Below is a listing. Write out exactly its lines between the one holding "U1 pin OUT: W13 -> W22" and the one holding "D4: LED blue", inclusive.

** Data extract follows **

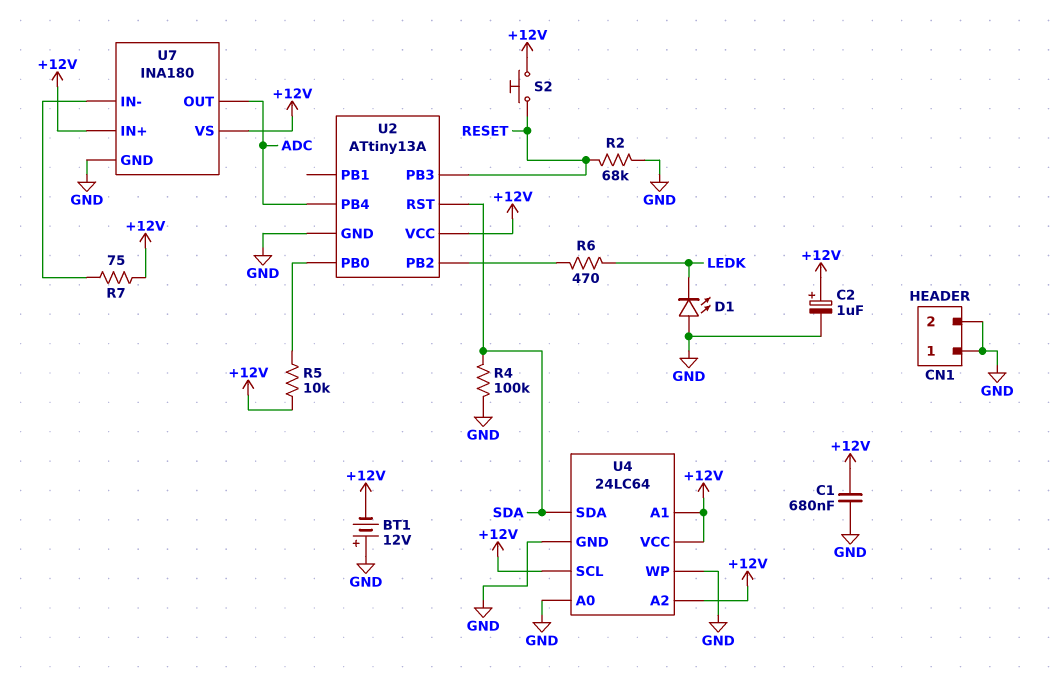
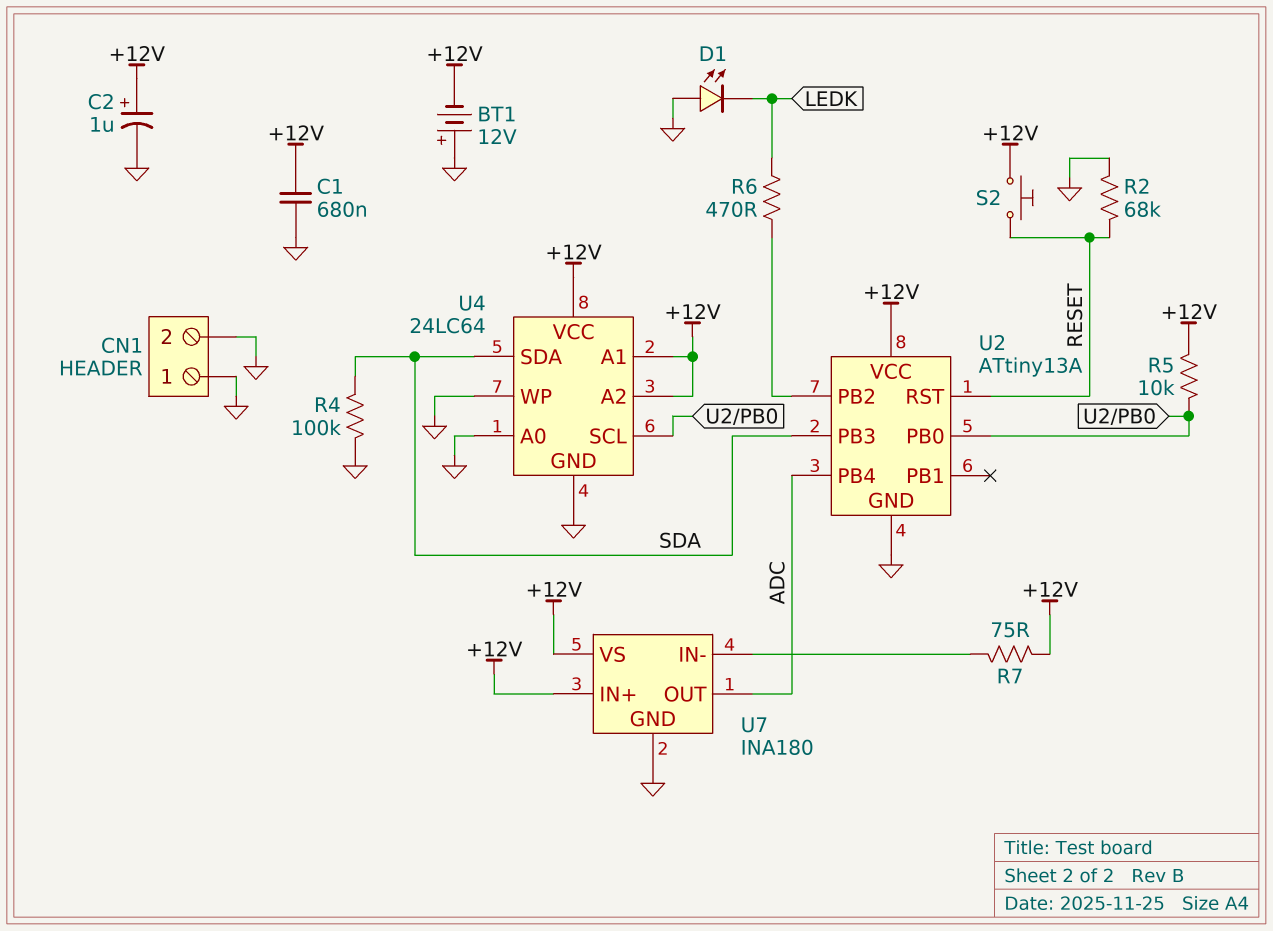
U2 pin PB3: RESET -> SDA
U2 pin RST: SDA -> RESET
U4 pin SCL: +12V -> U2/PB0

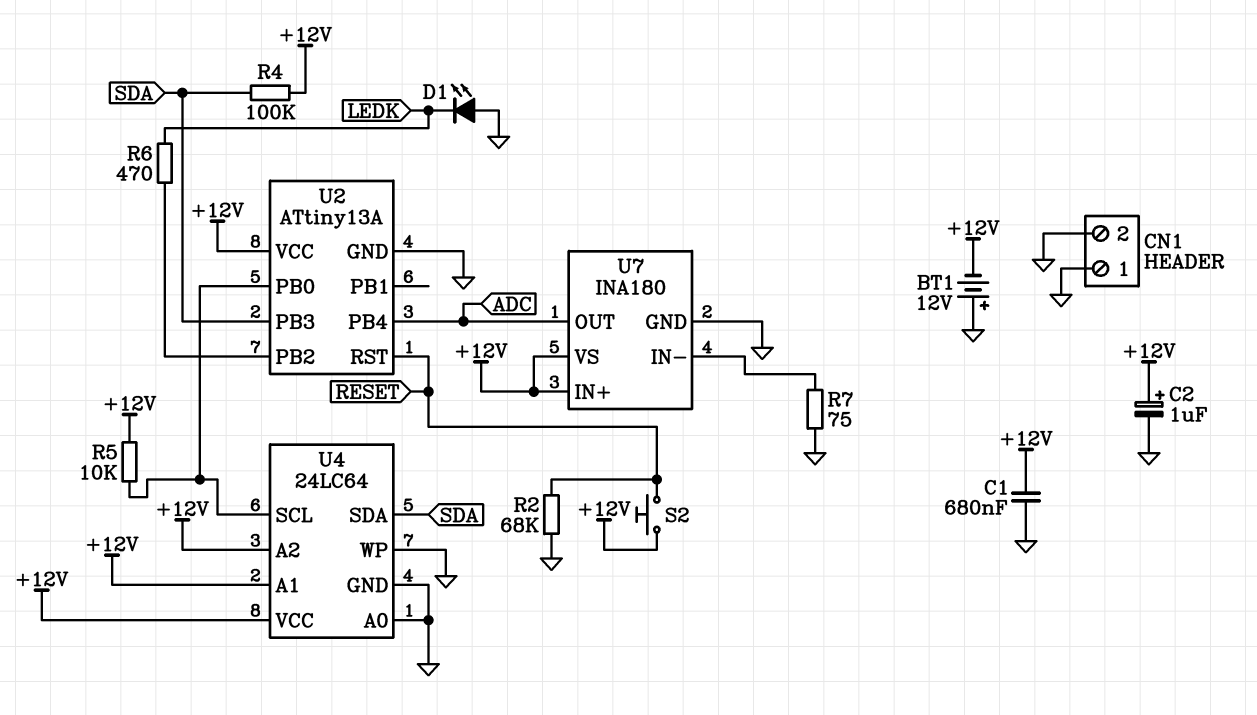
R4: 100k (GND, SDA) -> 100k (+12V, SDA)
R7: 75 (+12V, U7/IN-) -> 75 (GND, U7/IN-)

** End of Data extract **
** Data extract follows **

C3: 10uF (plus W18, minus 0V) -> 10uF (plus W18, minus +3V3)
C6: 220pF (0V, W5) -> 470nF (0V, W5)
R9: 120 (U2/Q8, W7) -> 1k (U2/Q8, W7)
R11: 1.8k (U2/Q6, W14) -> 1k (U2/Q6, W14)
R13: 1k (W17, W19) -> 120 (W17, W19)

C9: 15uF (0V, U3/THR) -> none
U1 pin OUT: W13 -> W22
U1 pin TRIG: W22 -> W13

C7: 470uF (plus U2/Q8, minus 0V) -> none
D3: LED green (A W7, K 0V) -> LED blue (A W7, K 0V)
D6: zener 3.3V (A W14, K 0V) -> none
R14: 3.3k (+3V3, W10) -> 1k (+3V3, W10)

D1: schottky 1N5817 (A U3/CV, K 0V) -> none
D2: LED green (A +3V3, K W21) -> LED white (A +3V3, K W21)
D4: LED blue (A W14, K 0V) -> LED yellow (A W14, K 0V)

** End of Data extract **
** Data extract follows **

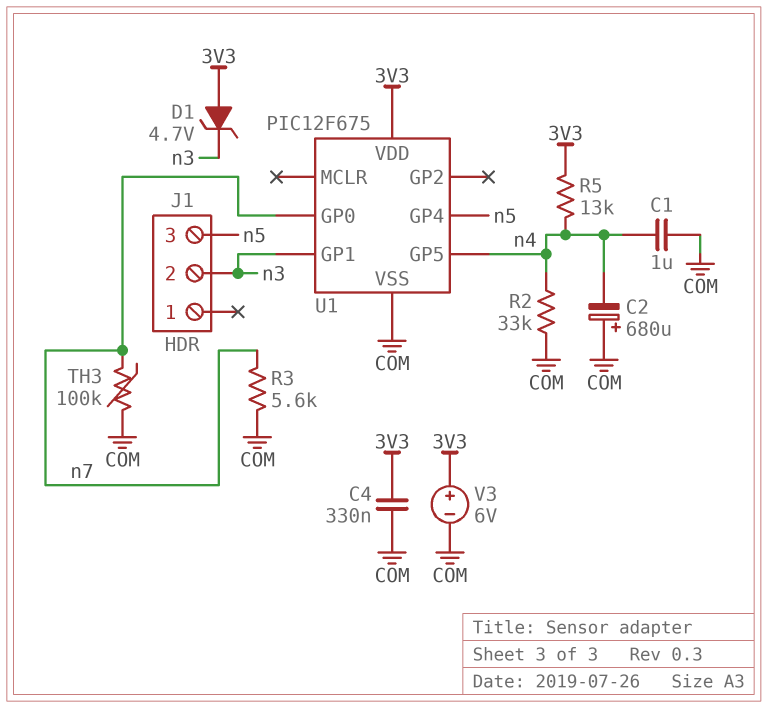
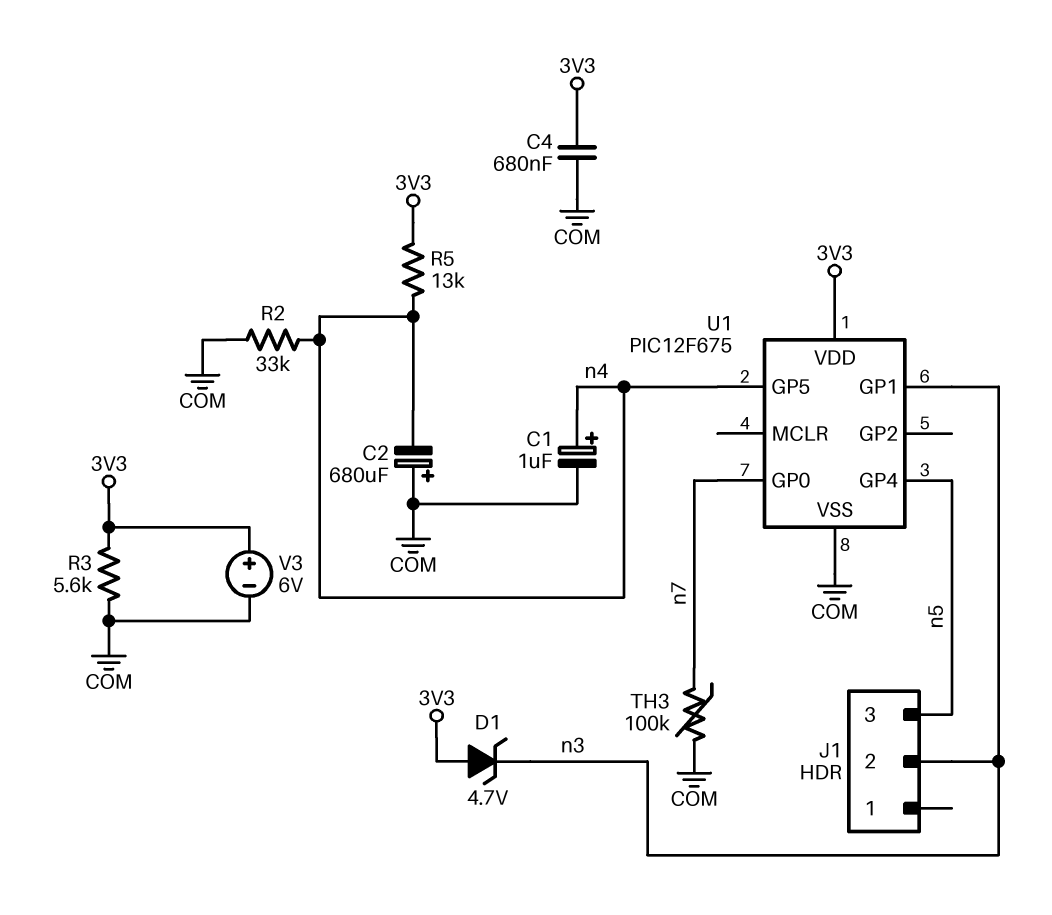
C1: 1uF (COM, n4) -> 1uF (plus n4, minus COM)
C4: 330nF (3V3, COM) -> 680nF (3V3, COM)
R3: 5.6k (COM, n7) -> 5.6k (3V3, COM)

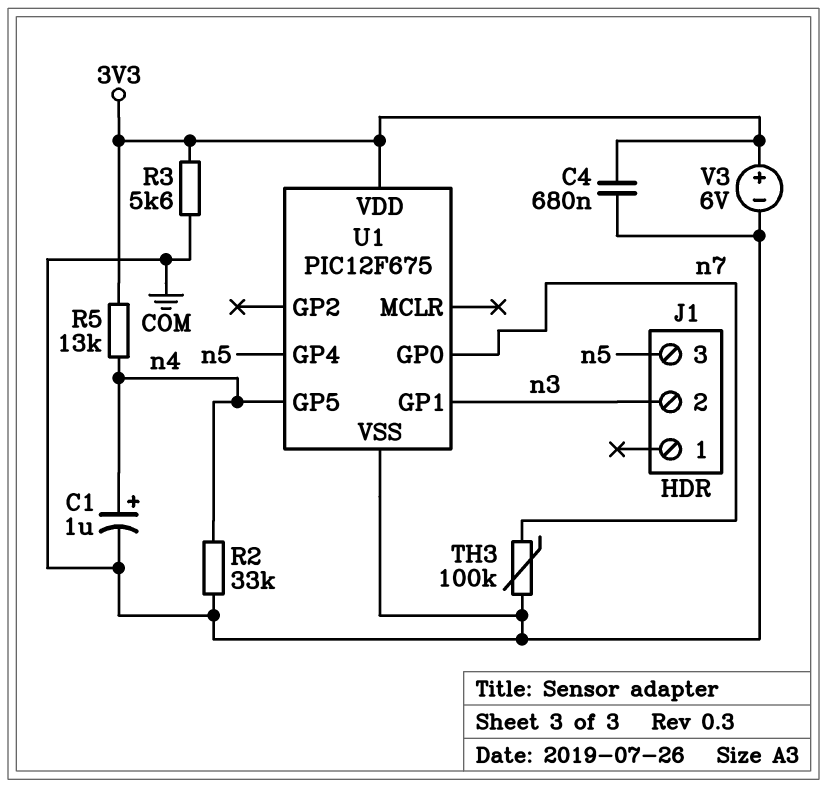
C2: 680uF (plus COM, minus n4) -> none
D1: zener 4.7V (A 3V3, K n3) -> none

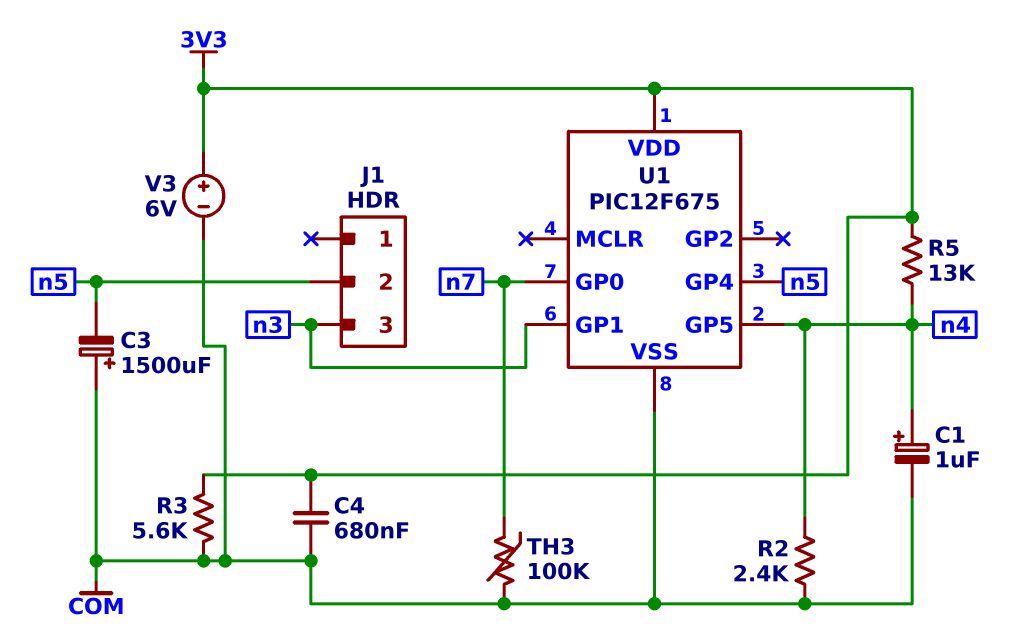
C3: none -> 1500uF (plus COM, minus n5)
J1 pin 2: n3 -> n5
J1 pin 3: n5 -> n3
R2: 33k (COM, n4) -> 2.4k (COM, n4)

** End of Data extract **

Result of the exercise>
U1 pin OUT: W13 -> W22
U1 pin TRIG: W22 -> W13

C7: 470uF (plus U2/Q8, minus 0V) -> none
D3: LED green (A W7, K 0V) -> LED blue (A W7, K 0V)
D6: zener 3.3V (A W14, K 0V) -> none
R14: 3.3k (+3V3, W10) -> 1k (+3V3, W10)

D1: schottky 1N5817 (A U3/CV, K 0V) -> none
D2: LED green (A +3V3, K W21) -> LED white (A +3V3, K W21)
D4: LED blue (A W14, K 0V) -> LED yellow (A W14, K 0V)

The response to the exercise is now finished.